Required work: Rewrite every line of the listing below as a numbered list, skipping blank lines and omitting the pictures.

·····

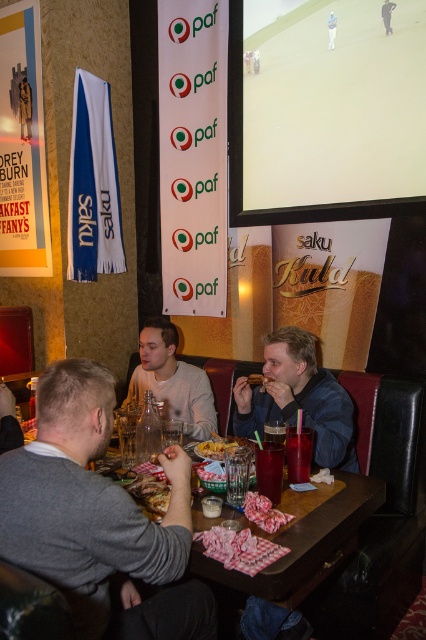
Question: Which object appears closest to the camera in this image?

Choices:
 (A) dark blue jacket at center
 (B) translucent glass at table center

Answer: (B)

Question: Can you confirm if light gray sweater at center is positioned below golden crispy fries at center?

Choices:
 (A) yes
 (B) no

Answer: (B)

Question: Does gray sweater at center appear over dark blue jacket at center?

Choices:
 (A) no
 (B) yes

Answer: (A)

Question: Which object appears closest to the camera in this image?

Choices:
 (A) translucent glass at table center
 (B) light gray sweater at center
 (C) gray sweater at center
 (D) dark blue jacket at center

Answer: (C)

Question: Is dark blue jacket at center to the left of translucent plastic cup at table center from the viewer's perspective?

Choices:
 (A) no
 (B) yes

Answer: (A)

Question: Among these points, which one is nearest to the camera?

Choices:
 (A) (262, 374)
 (B) (319, 465)
 (C) (264, 444)
 (D) (69, 461)

Answer: (D)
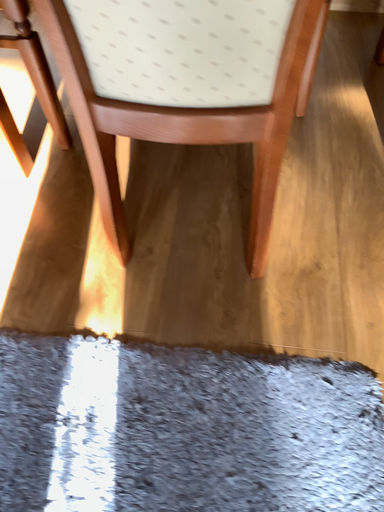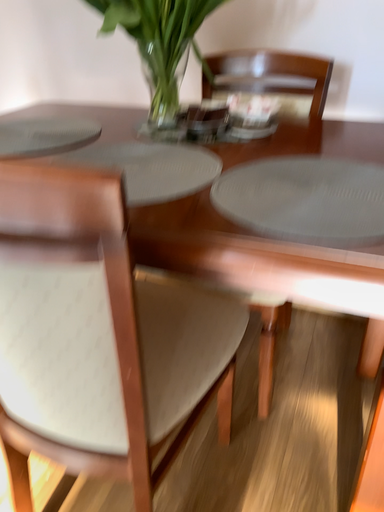
Question: Which way did the camera rotate in the video?

Choices:
 (A) rotated right
 (B) rotated left

Answer: (B)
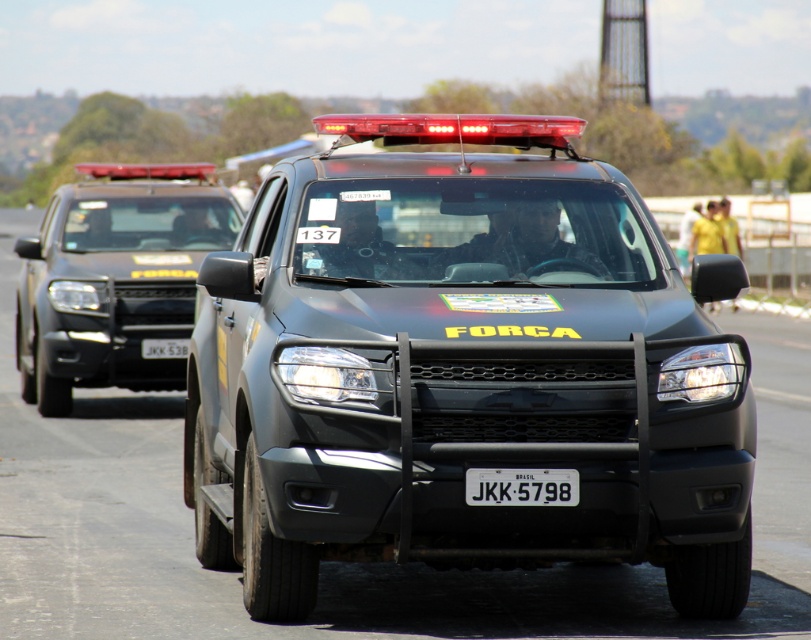
You are a photographer trying to capture both the matte black suv at left and the black plastic license plate at center in a single shot. Since the license plate is closer to the camera, will the suv still be visible in the frame if you focus on the license plate?

The matte black suv at left is taller than the black plastic license plate at center, so even if you focus on the license plate, the suv should still be visible in the frame because its height extends beyond the license plate.

Based on the photo, you are a traffic officer observing the scene. You notice the matte black truck at center and the white plastic license plate at center. Which object is positioned to the left?

The white plastic license plate at center is positioned to the left of the matte black truck at center.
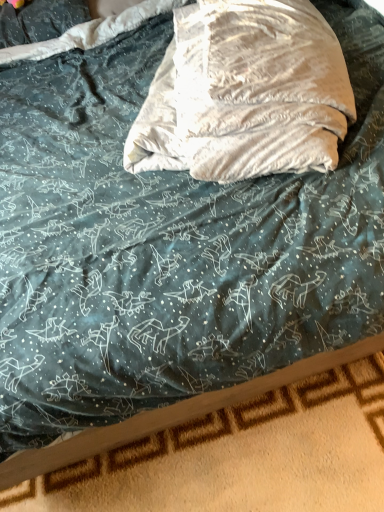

·····

Response:
1. Question: Which object appears closest to the camera in this image?
2. Choices:
3.  (A) dark blue jacket at center
4.  (B) translucent glass at table center
5. Answer: (B)
6. Question: Can you confirm if light gray sweater at center is positioned below golden crispy fries at center?
7. Choices:
8.  (A) yes
9.  (B) no
10. Answer: (B)
11. Question: Does gray sweater at center appear over dark blue jacket at center?
12. Choices:
13.  (A) no
14.  (B) yes
15. Answer: (A)
16. Question: Which object appears closest to the camera in this image?
17. Choices:
18.  (A) translucent glass at table center
19.  (B) light gray sweater at center
20.  (C) gray sweater at center
21.  (D) dark blue jacket at center
22. Answer: (C)
23. Question: Is dark blue jacket at center to the left of translucent plastic cup at table center from the viewer's perspective?
24. Choices:
25.  (A) no
26.  (B) yes
27. Answer: (A)
28. Question: Among these points, which one is nearest to the camera?
29. Choices:
30.  (A) (262, 374)
31.  (B) (319, 465)
32.  (C) (264, 444)
33.  (D) (69, 461)
34. Answer: (D)
35. Question: Which way did the camera rotate in the video?
36. Choices:
37.  (A) rotated right
38.  (B) rotated left
39. Answer: (B)
40. You are a photographer trying to capture both the matte black suv at left and the black plastic license plate at center in a single shot. Since the license plate is closer to the camera, will the suv still be visible in the frame if you focus on the license plate?
41. The matte black suv at left is taller than the black plastic license plate at center, so even if you focus on the license plate, the suv should still be visible in the frame because its height extends beyond the license plate.
42. Based on the photo, you are a traffic officer observing the scene. You notice the matte black truck at center and the white plastic license plate at center. Which object is positioned to the left?
43. The white plastic license plate at center is positioned to the left of the matte black truck at center.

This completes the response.